Shape state transition data

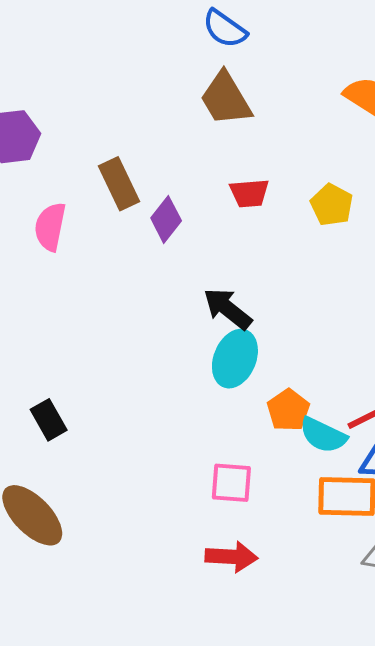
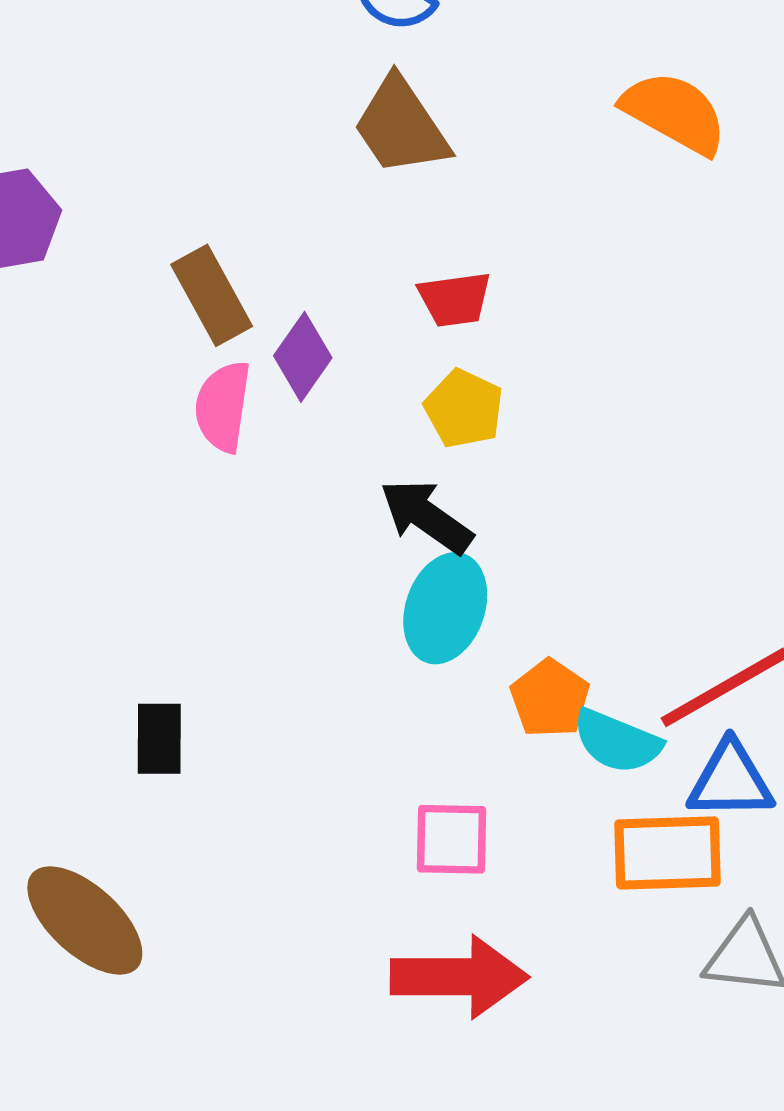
yellow pentagon: (332, 205) -> (464, 409), moved
pink semicircle: (50, 227) -> (223, 407), moved
black rectangle: (49, 420) -> (159, 739), moved, turned 33
red arrow: (231, 557) -> (459, 977), size x1.4

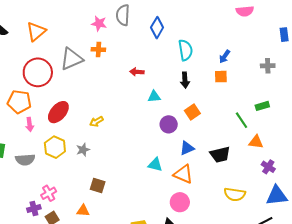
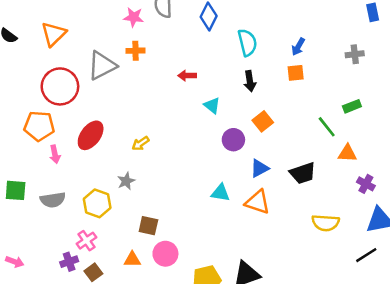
cyan triangle: (154, 97) -> (212, 105), turned 48
yellow hexagon: (55, 147) -> (97, 203), moved
pink circle: (180, 202) -> (165, 254), moved

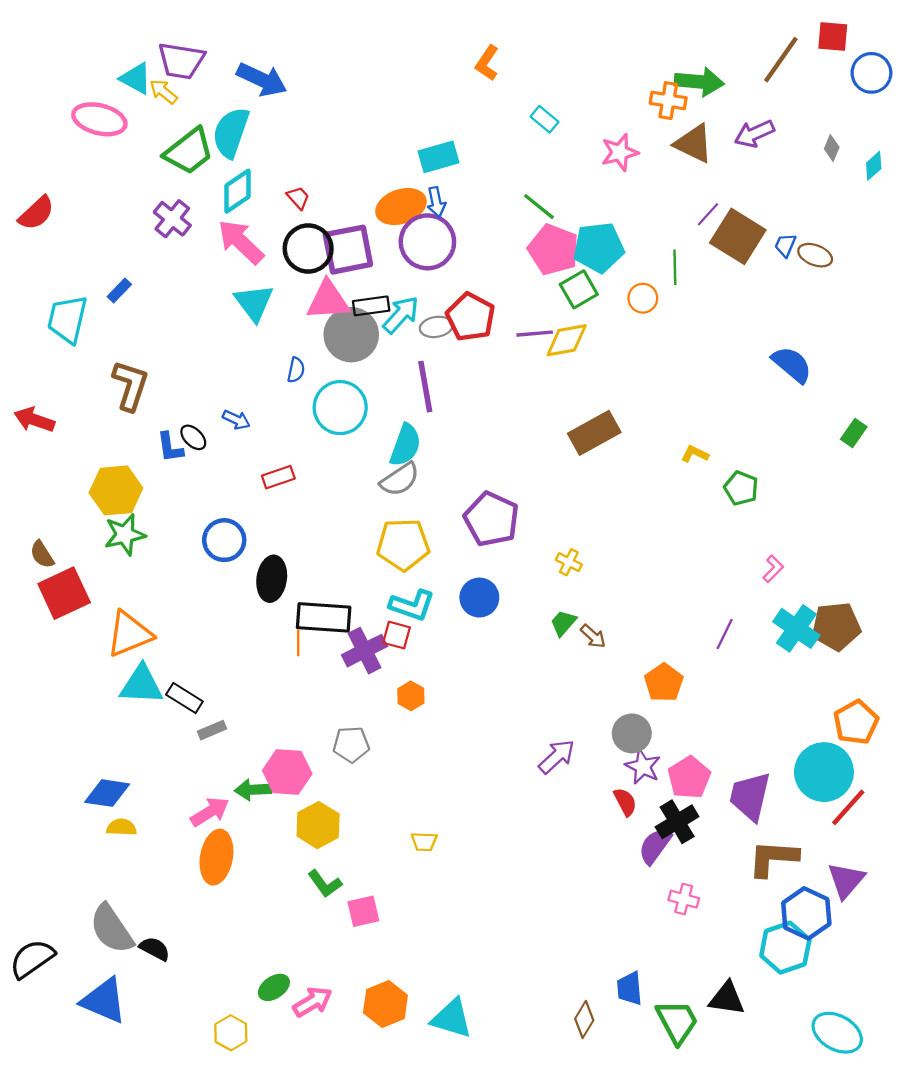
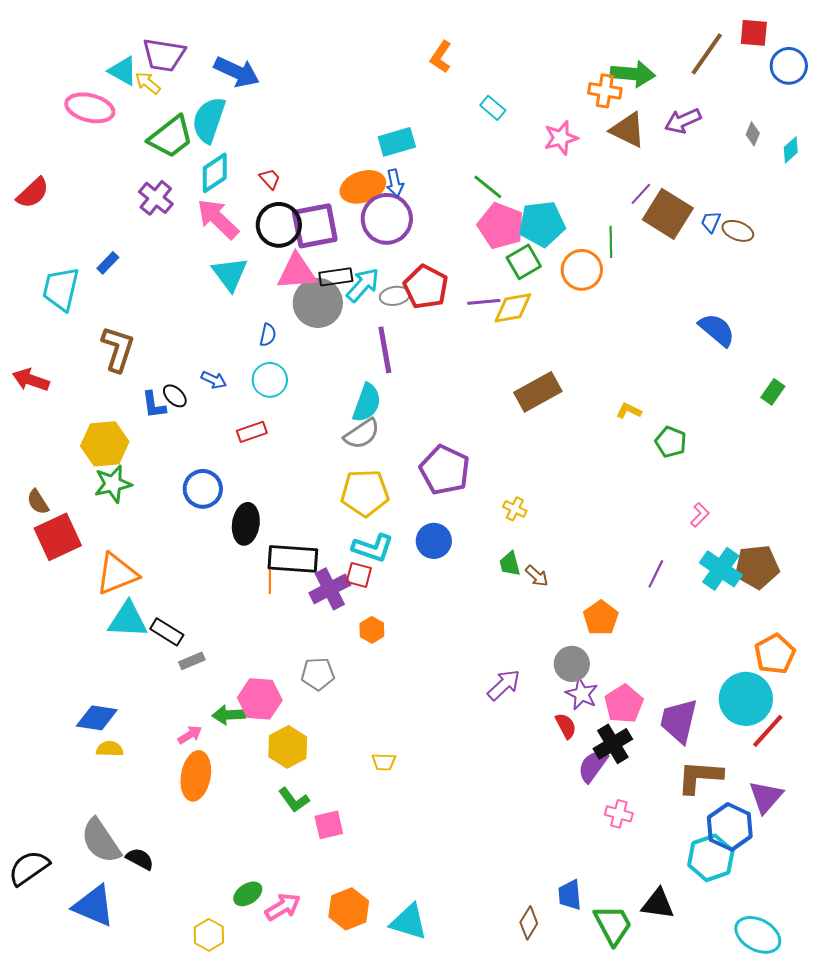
orange circle: (643, 298) -> (582, 270), size x1.5
cyan circle: (340, 408) -> (270, 380), moved, size x0.7
green trapezoid: (563, 623) -> (510, 564), turned -56
pink arrow: (210, 812) -> (190, 735), size x0.7

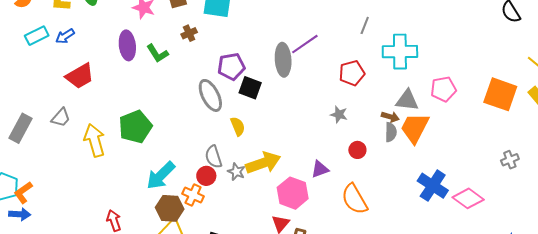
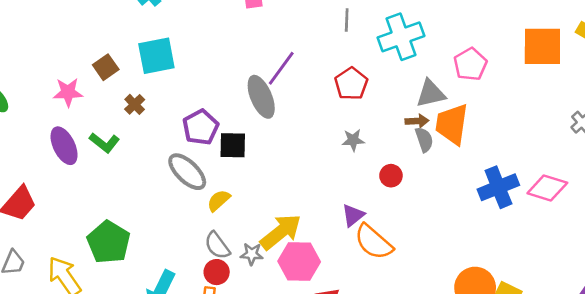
yellow semicircle: (238, 126) -> (219, 200), moved, turned -90
blue cross: (433, 186) -> (498, 187), turned -36
pink hexagon: (293, 193) -> (299, 262), moved
orange semicircle: (354, 199) -> (374, 242), moved

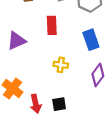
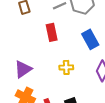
purple triangle: (16, 41) -> (23, 69), moved

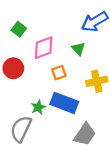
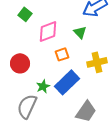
red circle: (13, 68) -> (20, 63), moved
blue rectangle: (64, 103) -> (67, 82), turned -65

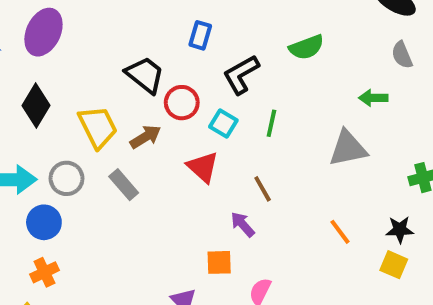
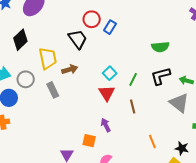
black L-shape: (241, 74) -> (161, 76), moved
red circle: (182, 103) -> (92, 19), moved
gray triangle: (348, 148) -> (179, 103), moved, turned 35
red triangle: (203, 167) -> (107, 93), moved
brown line: (263, 189) -> (133, 107), moved

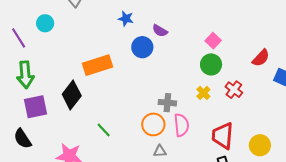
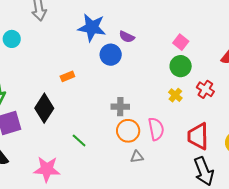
blue star: (126, 19) -> (92, 28), size x1.8
orange rectangle: (97, 65) -> (67, 76), size x0.5
gray cross: (167, 103) -> (120, 107), moved

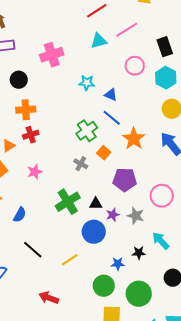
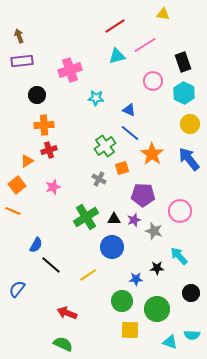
cyan star: (87, 83) -> (96, 98), moved
orange square: (104, 153) -> (122, 168), turned 32
blue semicircle: (20, 215) -> (36, 245), moved
purple star: (113, 215) -> (134, 220), moved

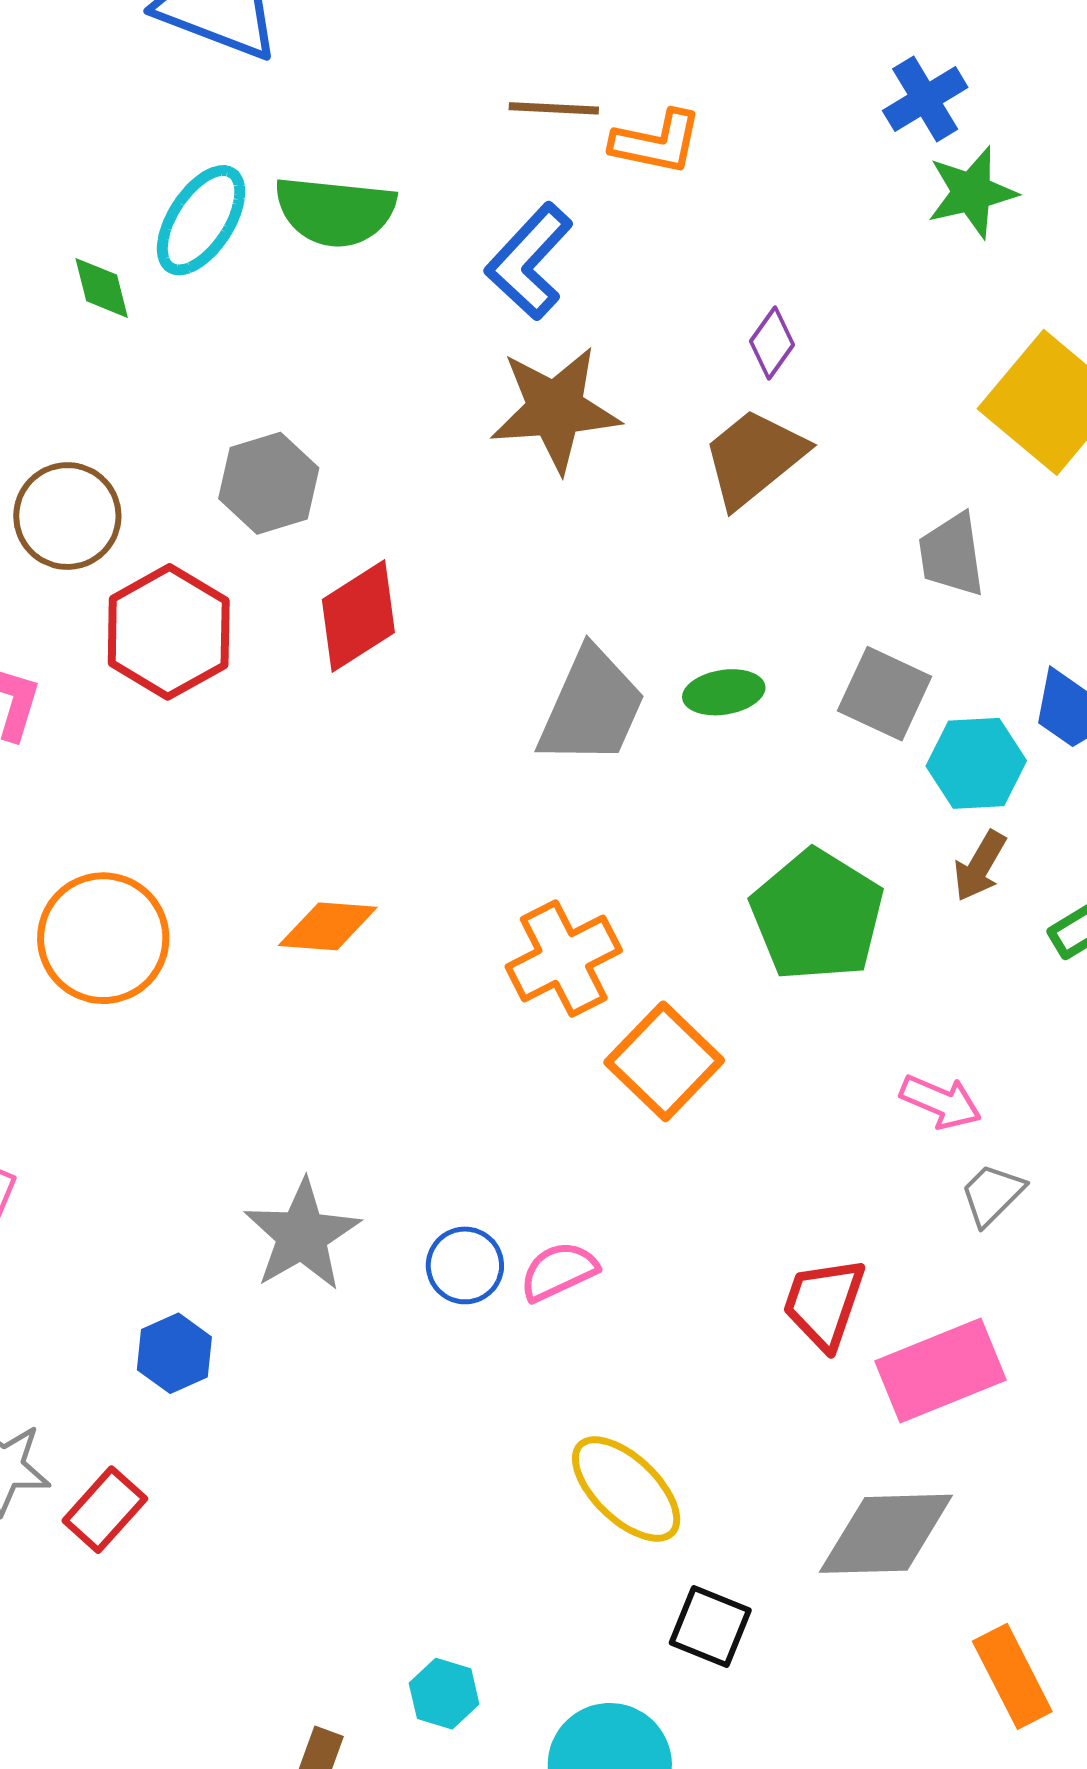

_Work to complete:_ Copy all the data exactly as written, but skip any picture.

_Solution:_
yellow pentagon: (332, 205) -> (464, 409), moved
pink semicircle: (50, 227) -> (223, 407), moved
black rectangle: (49, 420) -> (159, 739), moved, turned 33
red arrow: (231, 557) -> (459, 977), size x1.4

cyan triangle: (154, 97) -> (212, 105), turned 48
yellow hexagon: (55, 147) -> (97, 203), moved
pink circle: (180, 202) -> (165, 254), moved

orange circle: (643, 298) -> (582, 270), size x1.5
cyan circle: (340, 408) -> (270, 380), moved, size x0.7
green trapezoid: (563, 623) -> (510, 564), turned -56
pink arrow: (210, 812) -> (190, 735), size x0.7

yellow semicircle: (238, 126) -> (219, 200), moved, turned -90
blue cross: (433, 186) -> (498, 187), turned -36
pink hexagon: (293, 193) -> (299, 262), moved
orange semicircle: (354, 199) -> (374, 242), moved

purple triangle: (16, 41) -> (23, 69), moved

red circle: (13, 68) -> (20, 63), moved
blue rectangle: (64, 103) -> (67, 82), turned -65

black L-shape: (241, 74) -> (161, 76), moved
red circle: (182, 103) -> (92, 19), moved
gray triangle: (348, 148) -> (179, 103), moved, turned 35
red triangle: (203, 167) -> (107, 93), moved
brown line: (263, 189) -> (133, 107), moved

blue star: (126, 19) -> (92, 28), size x1.8
orange rectangle: (97, 65) -> (67, 76), size x0.5
gray cross: (167, 103) -> (120, 107), moved

cyan star: (87, 83) -> (96, 98), moved
orange square: (104, 153) -> (122, 168), turned 32
blue semicircle: (20, 215) -> (36, 245), moved
purple star: (113, 215) -> (134, 220), moved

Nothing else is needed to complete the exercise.